> _Description of the task_
Write the records out again exactly as they read, dropping any picture they hold.

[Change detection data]
--*--

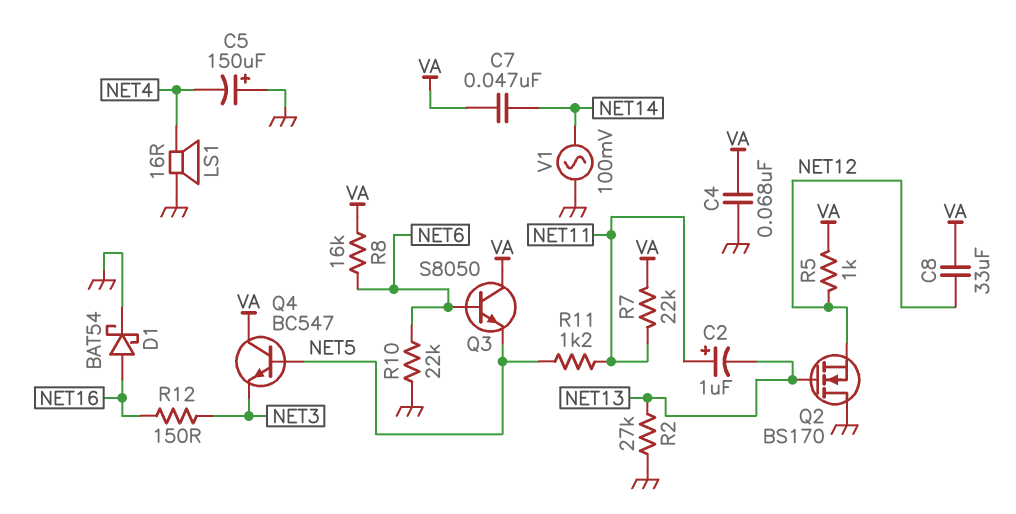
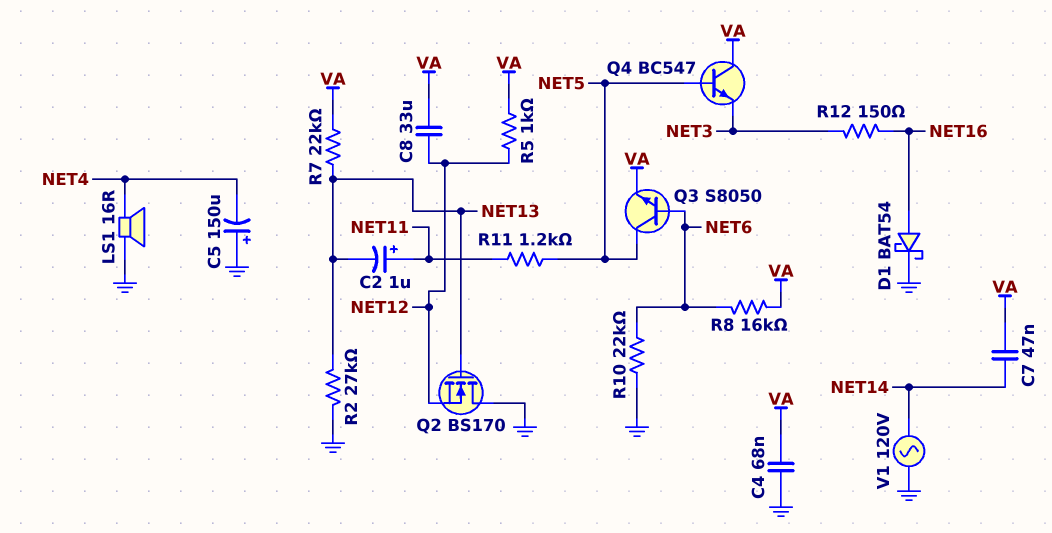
Q3: NPN S8050 (B NET6, C VA, E NET5) -> NPN S8050 (B NET6, C NET5, E VA)
R7: 22k (NET11, VA) -> 22k (NET13, VA)
V1: AC 100mV (GND, NET14) -> AC 120V (GND, NET14)

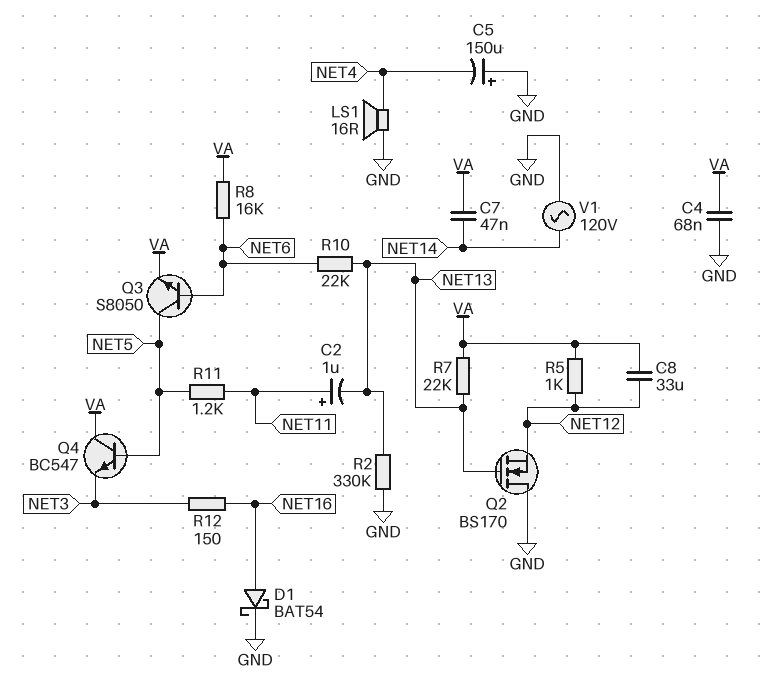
R2: 27k (GND, NET13) -> 330k (GND, NET13)
R10: 22k (GND, NET6) -> 22k (NET6, NET13)

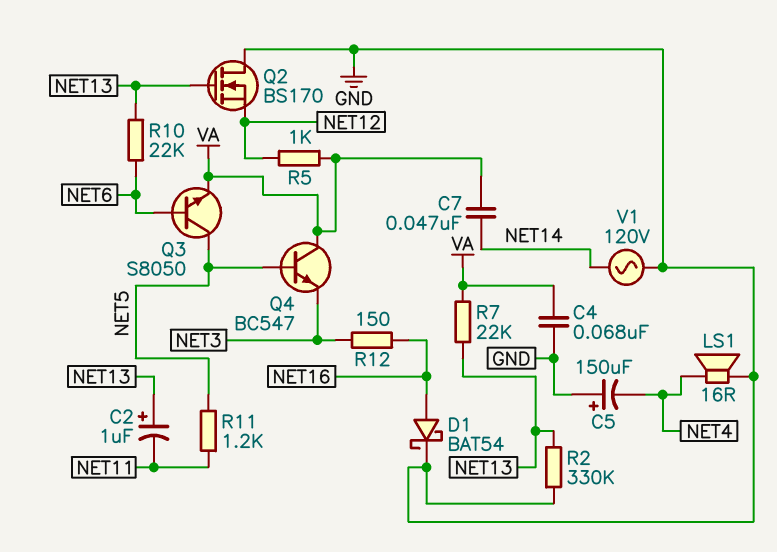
C2: 1uF (plus NET11, minus NET13) -> 1uF (plus NET13, minus NET11)
C8: 33uF (NET12, VA) -> none
R8: 16k (NET6, VA) -> none

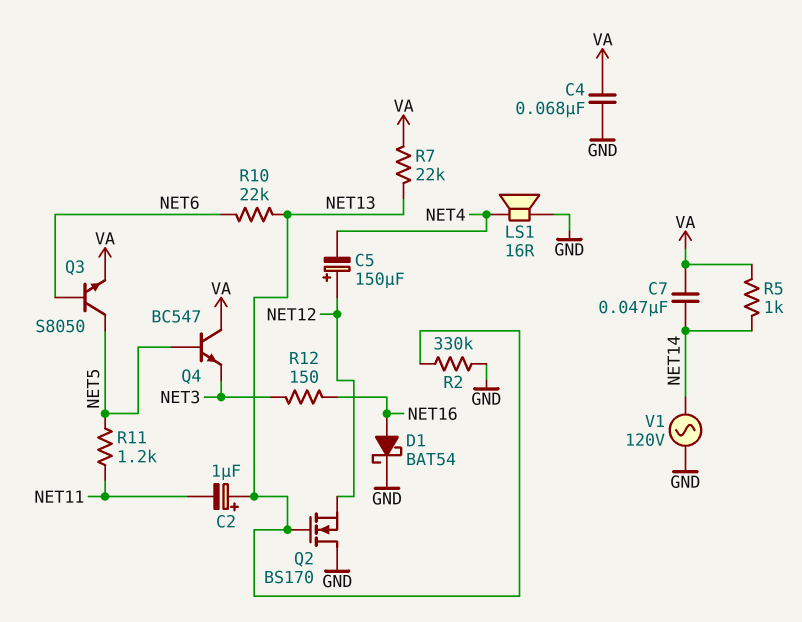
C5: 150uF (plus GND, minus NET4) -> 150uF (plus NET12, minus NET4)
R5: 1k (NET12, VA) -> 1k (NET14, VA)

--*--

> _The completed task_
Q3: NPN S8050 (B NET6, C VA, E NET5) -> NPN S8050 (B NET6, C NET5, E VA)
R7: 22k (NET11, VA) -> 22k (NET13, VA)
V1: AC 100mV (GND, NET14) -> AC 120V (GND, NET14)

R2: 27k (GND, NET13) -> 330k (GND, NET13)
R10: 22k (GND, NET6) -> 22k (NET6, NET13)

C2: 1uF (plus NET11, minus NET13) -> 1uF (plus NET13, minus NET11)
C8: 33uF (NET12, VA) -> none
R8: 16k (NET6, VA) -> none

C5: 150uF (plus GND, minus NET4) -> 150uF (plus NET12, minus NET4)
R5: 1k (NET12, VA) -> 1k (NET14, VA)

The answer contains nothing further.